_Working data_.
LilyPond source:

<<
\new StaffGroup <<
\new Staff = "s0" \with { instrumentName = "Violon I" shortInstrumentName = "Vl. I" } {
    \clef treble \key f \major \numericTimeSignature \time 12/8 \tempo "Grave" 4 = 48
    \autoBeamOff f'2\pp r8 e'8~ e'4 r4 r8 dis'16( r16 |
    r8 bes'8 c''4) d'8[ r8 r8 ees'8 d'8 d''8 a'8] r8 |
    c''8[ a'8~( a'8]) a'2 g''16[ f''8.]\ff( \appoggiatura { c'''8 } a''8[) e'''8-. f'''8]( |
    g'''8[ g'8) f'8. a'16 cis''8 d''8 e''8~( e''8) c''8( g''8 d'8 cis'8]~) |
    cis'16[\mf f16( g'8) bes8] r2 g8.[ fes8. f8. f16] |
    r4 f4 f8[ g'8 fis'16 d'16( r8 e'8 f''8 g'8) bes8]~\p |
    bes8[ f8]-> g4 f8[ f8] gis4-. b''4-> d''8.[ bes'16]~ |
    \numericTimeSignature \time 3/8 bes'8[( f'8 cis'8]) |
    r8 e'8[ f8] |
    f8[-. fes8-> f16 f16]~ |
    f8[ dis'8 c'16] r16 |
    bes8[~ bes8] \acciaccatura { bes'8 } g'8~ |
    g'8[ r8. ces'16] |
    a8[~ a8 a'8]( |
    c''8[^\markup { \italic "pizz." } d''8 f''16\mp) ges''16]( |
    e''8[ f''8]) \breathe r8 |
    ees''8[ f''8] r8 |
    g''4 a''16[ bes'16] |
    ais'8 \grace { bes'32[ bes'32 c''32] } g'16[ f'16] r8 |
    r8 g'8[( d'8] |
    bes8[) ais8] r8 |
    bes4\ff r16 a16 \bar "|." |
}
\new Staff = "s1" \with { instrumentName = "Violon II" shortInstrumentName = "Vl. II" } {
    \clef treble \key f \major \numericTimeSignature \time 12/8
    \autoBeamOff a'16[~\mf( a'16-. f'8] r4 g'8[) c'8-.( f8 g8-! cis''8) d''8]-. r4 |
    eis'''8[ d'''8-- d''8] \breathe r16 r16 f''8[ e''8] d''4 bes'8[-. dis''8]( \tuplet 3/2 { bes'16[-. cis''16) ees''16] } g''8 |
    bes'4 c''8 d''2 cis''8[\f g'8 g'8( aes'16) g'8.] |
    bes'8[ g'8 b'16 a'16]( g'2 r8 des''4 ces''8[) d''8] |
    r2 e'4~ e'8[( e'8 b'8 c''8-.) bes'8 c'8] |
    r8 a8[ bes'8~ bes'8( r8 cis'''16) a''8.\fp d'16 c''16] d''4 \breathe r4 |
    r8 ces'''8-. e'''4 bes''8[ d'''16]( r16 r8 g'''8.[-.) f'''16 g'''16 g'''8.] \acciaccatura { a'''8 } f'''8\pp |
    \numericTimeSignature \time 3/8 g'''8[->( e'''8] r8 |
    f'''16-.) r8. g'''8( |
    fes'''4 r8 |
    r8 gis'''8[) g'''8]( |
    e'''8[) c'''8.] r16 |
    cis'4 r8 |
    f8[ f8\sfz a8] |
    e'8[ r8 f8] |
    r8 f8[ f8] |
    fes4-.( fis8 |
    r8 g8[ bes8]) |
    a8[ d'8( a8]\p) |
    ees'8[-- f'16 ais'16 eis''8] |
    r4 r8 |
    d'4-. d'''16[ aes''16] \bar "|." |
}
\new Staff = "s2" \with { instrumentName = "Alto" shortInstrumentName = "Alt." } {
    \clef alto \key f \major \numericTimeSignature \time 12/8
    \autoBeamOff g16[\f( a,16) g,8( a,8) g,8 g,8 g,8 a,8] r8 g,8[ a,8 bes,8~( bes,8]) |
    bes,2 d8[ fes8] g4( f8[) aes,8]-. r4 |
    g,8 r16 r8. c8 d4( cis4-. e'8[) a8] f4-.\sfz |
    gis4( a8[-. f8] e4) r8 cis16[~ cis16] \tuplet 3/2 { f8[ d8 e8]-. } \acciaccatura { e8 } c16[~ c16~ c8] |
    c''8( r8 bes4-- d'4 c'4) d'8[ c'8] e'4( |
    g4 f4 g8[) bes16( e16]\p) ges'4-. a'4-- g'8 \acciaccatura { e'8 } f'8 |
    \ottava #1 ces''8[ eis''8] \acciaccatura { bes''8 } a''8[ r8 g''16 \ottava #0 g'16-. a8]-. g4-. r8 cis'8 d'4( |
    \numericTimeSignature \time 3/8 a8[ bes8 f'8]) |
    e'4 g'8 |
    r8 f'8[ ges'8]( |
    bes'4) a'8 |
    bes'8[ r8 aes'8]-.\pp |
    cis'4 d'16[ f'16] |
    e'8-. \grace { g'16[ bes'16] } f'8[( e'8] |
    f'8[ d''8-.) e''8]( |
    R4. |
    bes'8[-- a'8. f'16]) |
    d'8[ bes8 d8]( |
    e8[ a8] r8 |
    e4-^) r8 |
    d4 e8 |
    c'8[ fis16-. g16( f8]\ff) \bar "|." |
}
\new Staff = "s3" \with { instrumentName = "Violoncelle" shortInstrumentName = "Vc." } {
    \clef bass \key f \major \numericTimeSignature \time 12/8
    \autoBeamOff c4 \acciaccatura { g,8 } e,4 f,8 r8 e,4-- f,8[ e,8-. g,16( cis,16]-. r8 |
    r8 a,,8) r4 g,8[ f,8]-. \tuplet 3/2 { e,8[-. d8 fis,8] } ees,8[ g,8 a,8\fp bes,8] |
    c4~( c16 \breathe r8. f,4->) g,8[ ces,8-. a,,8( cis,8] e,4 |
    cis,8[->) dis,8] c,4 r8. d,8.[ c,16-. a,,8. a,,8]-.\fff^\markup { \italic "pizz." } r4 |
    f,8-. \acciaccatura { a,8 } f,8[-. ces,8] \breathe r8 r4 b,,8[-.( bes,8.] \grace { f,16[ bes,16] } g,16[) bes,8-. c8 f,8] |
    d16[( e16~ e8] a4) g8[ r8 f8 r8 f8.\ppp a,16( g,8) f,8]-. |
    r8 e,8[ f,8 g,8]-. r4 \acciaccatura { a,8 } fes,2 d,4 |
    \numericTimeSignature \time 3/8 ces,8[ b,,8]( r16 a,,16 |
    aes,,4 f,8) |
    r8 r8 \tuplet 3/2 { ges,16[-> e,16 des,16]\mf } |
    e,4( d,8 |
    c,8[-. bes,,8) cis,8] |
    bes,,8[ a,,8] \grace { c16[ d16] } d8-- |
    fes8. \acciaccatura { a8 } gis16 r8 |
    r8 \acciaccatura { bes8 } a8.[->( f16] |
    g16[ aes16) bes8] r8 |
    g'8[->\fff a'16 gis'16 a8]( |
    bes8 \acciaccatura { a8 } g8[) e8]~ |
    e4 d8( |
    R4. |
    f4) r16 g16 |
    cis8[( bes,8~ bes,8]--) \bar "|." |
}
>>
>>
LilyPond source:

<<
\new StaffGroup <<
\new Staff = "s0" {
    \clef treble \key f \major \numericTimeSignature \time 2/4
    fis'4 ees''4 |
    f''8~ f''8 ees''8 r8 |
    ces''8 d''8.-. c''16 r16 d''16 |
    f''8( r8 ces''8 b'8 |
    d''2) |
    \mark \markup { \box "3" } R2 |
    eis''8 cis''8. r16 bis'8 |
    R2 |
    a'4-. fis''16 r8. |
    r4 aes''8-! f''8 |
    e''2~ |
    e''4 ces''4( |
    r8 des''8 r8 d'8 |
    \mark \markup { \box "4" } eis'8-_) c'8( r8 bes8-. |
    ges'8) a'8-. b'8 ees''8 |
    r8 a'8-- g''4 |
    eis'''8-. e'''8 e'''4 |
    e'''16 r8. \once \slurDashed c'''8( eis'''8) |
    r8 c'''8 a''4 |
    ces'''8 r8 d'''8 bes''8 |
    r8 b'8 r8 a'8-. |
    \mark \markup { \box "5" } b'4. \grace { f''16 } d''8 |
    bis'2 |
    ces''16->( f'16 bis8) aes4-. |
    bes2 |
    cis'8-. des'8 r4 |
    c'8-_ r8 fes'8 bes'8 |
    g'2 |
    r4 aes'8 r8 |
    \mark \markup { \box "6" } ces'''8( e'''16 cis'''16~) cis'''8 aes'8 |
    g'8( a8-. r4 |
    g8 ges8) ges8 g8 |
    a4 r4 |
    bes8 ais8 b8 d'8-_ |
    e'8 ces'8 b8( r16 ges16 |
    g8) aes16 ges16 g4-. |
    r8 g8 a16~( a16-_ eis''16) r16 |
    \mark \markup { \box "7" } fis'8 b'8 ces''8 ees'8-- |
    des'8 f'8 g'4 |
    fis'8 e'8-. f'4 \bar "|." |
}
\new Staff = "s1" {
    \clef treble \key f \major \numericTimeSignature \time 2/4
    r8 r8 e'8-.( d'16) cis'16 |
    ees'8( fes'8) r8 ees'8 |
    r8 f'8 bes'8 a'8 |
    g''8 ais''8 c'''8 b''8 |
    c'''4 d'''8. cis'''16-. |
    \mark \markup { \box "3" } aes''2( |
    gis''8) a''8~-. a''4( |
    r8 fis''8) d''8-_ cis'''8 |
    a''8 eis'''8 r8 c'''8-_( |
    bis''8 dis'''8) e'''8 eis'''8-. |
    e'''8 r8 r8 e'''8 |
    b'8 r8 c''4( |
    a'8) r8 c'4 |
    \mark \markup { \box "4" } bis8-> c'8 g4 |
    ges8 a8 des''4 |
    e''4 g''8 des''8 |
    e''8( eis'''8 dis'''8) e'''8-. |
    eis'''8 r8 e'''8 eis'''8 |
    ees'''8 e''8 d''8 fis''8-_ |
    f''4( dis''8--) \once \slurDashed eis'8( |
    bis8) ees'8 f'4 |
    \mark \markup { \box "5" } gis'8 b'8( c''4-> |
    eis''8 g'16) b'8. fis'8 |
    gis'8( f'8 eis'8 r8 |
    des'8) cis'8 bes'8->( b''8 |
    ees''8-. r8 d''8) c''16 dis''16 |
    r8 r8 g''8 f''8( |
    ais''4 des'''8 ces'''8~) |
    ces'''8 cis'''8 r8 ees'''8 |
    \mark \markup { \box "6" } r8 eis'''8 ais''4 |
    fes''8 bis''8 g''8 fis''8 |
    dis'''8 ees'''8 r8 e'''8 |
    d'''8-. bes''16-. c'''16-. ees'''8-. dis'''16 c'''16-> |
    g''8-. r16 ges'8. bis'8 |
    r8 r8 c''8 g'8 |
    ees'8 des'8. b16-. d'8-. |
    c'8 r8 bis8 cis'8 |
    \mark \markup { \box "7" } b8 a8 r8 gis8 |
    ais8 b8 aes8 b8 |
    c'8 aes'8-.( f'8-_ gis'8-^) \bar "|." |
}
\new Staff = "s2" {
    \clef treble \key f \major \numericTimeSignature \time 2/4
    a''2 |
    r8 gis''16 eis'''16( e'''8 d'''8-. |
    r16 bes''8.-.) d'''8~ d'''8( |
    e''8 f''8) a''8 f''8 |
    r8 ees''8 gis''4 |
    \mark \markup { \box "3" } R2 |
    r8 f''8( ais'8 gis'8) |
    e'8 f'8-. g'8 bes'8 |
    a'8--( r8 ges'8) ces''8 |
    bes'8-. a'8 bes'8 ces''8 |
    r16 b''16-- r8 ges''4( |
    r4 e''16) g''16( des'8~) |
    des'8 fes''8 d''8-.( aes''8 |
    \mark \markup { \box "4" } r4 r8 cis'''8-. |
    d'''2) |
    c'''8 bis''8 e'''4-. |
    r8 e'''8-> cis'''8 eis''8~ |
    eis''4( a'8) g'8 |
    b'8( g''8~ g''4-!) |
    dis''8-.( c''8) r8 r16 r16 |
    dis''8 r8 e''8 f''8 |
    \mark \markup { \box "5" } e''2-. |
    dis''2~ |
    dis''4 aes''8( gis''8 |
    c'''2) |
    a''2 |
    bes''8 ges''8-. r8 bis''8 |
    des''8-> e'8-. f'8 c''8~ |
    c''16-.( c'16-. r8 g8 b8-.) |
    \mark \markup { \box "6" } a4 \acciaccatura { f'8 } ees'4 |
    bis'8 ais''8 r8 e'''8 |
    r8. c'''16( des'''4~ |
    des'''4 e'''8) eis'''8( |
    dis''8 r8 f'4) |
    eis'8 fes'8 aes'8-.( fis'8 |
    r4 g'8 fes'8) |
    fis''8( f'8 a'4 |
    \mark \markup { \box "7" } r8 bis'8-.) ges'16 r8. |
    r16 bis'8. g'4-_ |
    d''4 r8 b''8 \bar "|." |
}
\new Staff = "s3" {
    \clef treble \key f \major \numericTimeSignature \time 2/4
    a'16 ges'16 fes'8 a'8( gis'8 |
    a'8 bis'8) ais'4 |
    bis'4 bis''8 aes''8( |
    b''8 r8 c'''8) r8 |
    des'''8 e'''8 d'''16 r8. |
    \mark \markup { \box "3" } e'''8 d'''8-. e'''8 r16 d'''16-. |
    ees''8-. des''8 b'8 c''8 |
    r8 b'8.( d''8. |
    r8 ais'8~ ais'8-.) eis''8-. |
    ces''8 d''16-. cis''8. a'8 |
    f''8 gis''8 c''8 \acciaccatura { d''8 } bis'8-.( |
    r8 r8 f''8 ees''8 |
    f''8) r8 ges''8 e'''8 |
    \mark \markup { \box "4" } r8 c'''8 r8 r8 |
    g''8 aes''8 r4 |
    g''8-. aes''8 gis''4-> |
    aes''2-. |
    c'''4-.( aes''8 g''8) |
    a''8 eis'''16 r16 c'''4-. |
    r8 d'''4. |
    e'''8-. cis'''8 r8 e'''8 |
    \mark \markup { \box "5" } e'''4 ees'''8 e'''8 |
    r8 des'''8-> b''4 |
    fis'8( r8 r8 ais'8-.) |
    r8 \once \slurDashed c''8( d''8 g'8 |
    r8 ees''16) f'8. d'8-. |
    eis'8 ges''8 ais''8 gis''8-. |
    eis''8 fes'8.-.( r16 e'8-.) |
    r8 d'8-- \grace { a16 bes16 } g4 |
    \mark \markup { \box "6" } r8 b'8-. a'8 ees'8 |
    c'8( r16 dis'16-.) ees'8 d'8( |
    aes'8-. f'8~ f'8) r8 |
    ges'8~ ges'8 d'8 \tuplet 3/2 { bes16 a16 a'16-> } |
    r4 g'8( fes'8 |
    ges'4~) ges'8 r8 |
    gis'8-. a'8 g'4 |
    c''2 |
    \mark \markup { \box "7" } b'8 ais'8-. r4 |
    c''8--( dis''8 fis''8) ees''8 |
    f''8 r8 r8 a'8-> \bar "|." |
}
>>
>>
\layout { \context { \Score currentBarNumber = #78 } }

_Required work_. Identify every line in the records above that contains the string "with", and copy each of those lines. Treat uppercase and lowercase letters as different.

_Answer below_.
\new Staff = "s0" \with { instrumentName = "Violon I" shortInstrumentName = "Vl. I" } {
\new Staff = "s1" \with { instrumentName = "Violon II" shortInstrumentName = "Vl. II" } {
\new Staff = "s2" \with { instrumentName = "Alto" shortInstrumentName = "Alt." } {
\new Staff = "s3" \with { instrumentName = "Violoncelle" shortInstrumentName = "Vc." } {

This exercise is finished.